Copy all records precisely, apart from the pictures.

+++ Exercise data +++

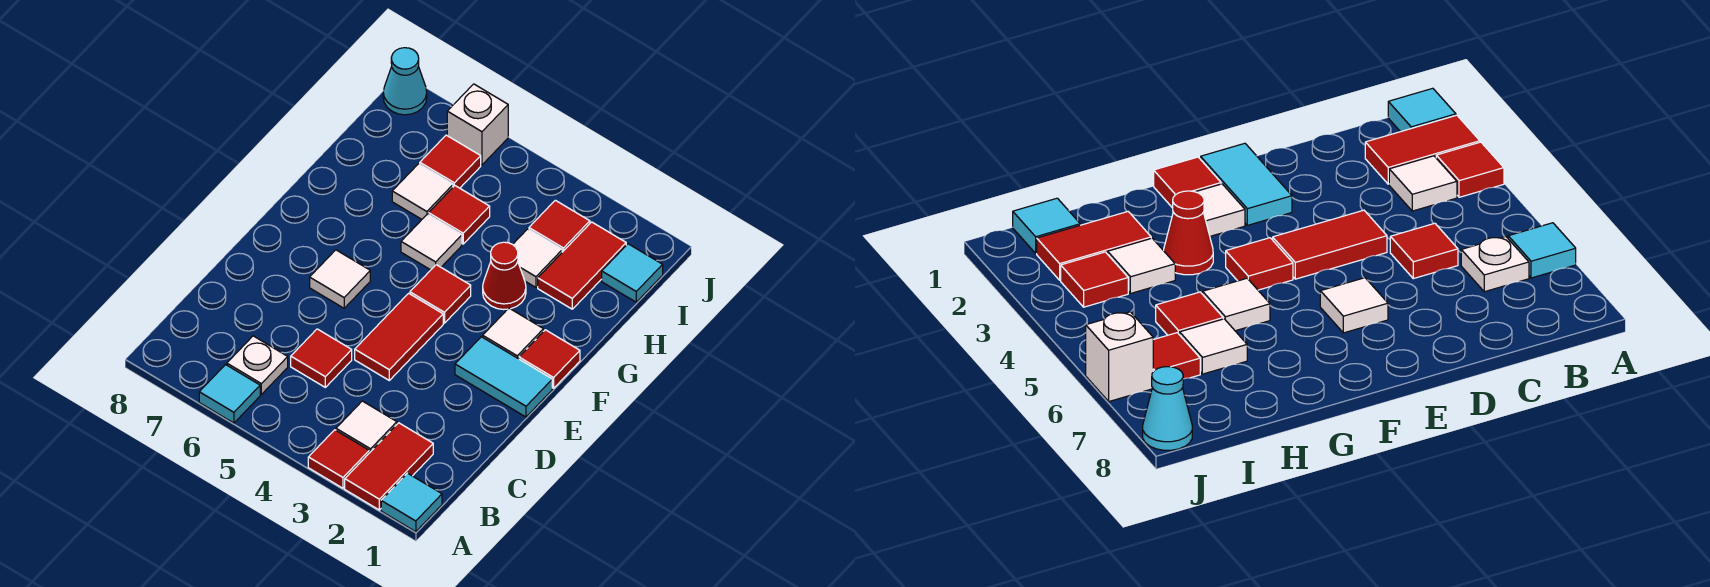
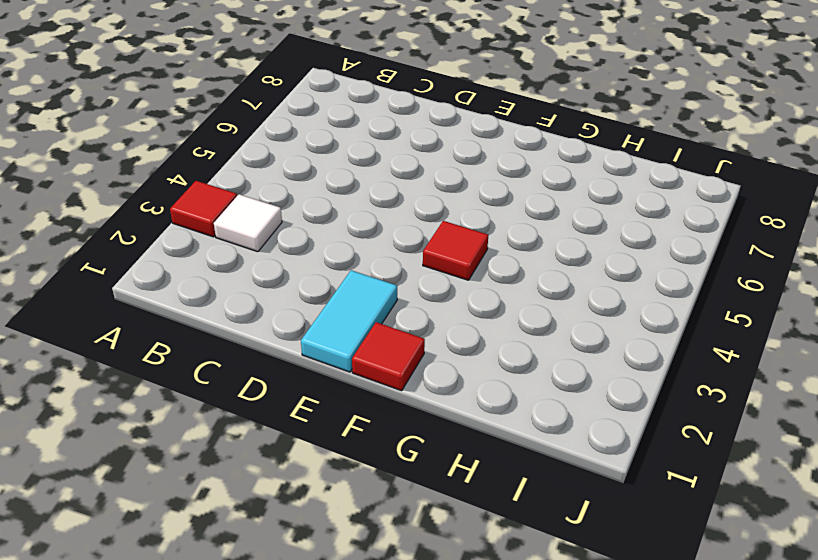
none -> cyan tile A1 level 1
none -> red tile A2:B2 level 1
none -> cyan tile A6 level 1

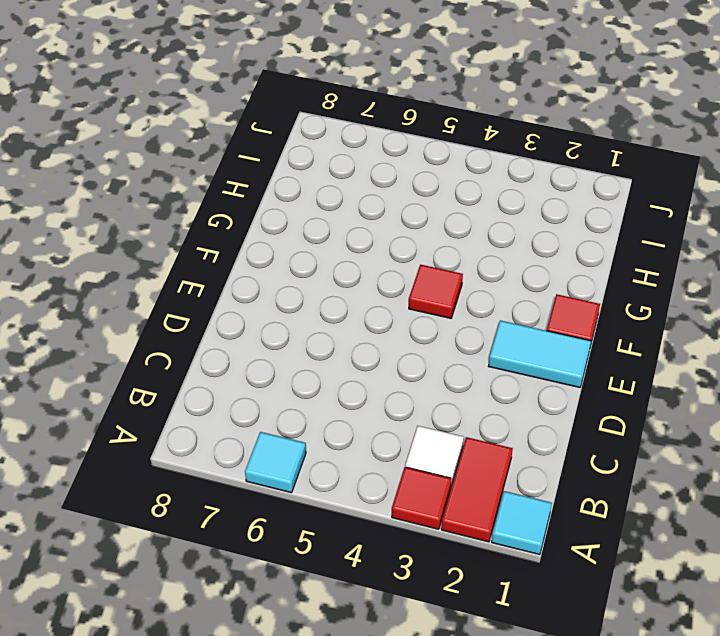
none -> white plate B6 level 1
none -> red tile C5 level 1
none -> red tile D4:E4 level 1

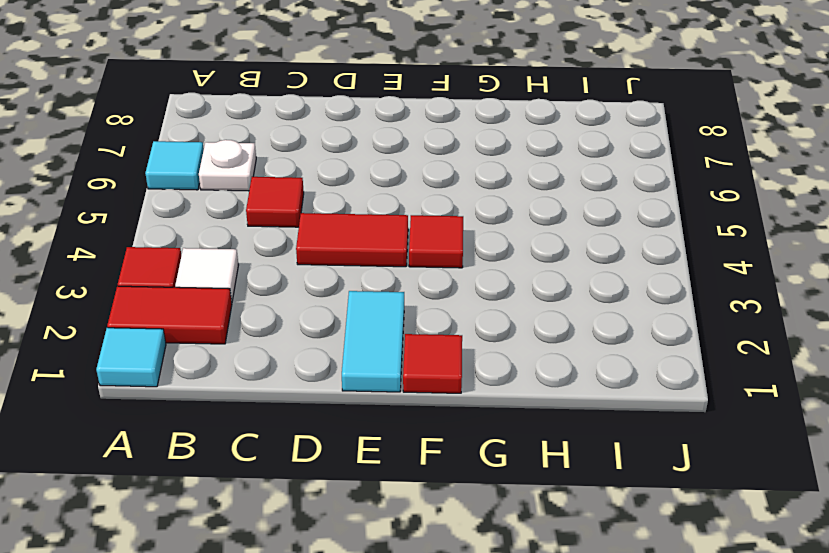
none -> white tile E6 level 1
none -> white tile F2 level 1
none -> red cone G3 level 1

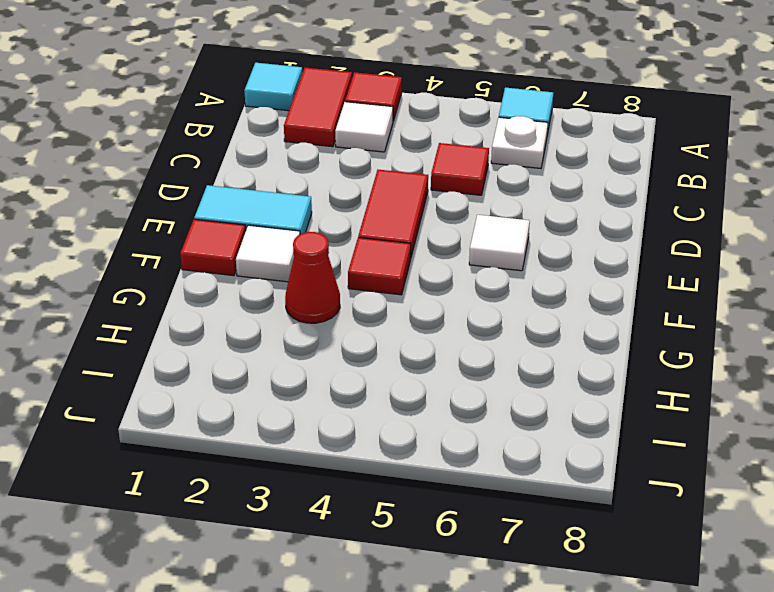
none -> white tile G5 level 1
none -> red tile H2:I2 level 1
none -> white tile H3 level 1

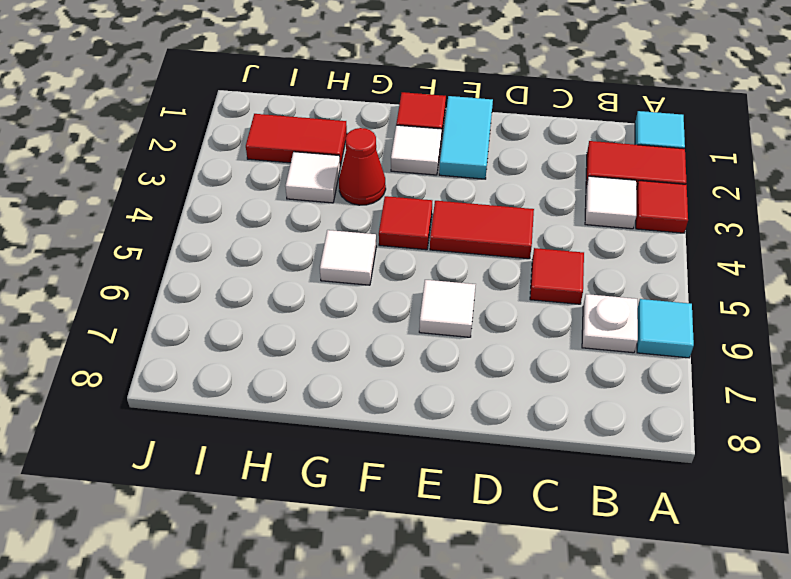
none -> red tile H5 level 1
none -> white tile H6 level 1
none -> cyan tile I1 level 1

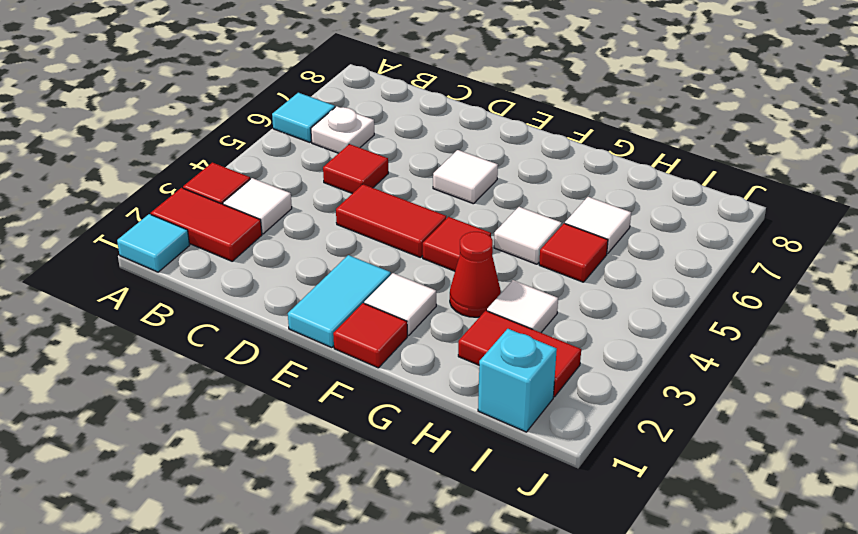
cyan brick I1 level 1 -> cyan tile I1 level 1
none -> red tile I3 level 1
none -> red tile I6 level 1
none -> white brick J6 level 1

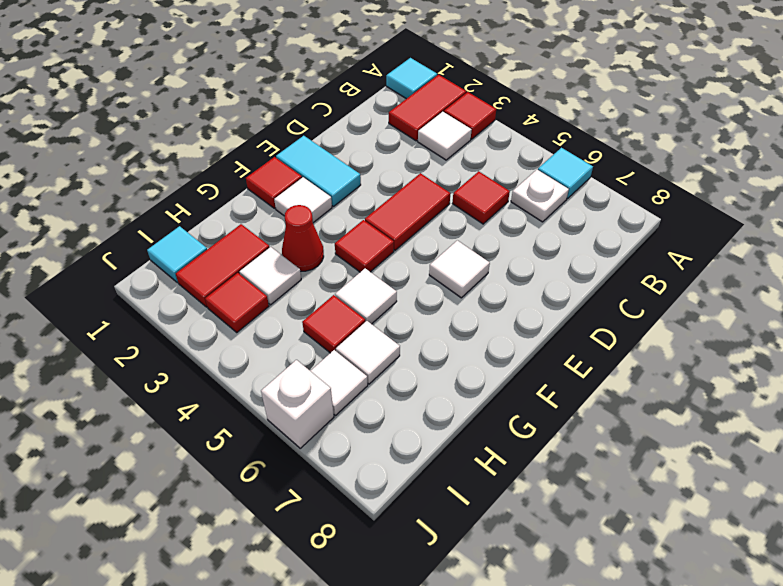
white tile I6 level 1 -> red tile I6 level 1
none -> cyan cone J8 level 1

+++

• **Solved exercise**
none -> cyan tile A1 level 1
none -> red tile A2:B2 level 1
none -> cyan tile A6 level 1

none -> white plate B6 level 1
none -> red tile C5 level 1
none -> red tile D4:E4 level 1

none -> white tile E6 level 1
none -> white tile F2 level 1
none -> red cone G3 level 1

none -> white tile G5 level 1
none -> red tile H2:I2 level 1
none -> white tile H3 level 1

none -> red tile H5 level 1
none -> white tile H6 level 1
none -> cyan tile I1 level 1

cyan brick I1 level 1 -> cyan tile I1 level 1
none -> red tile I3 level 1
none -> red tile I6 level 1
none -> white brick J6 level 1

white tile I6 level 1 -> red tile I6 level 1
none -> cyan cone J8 level 1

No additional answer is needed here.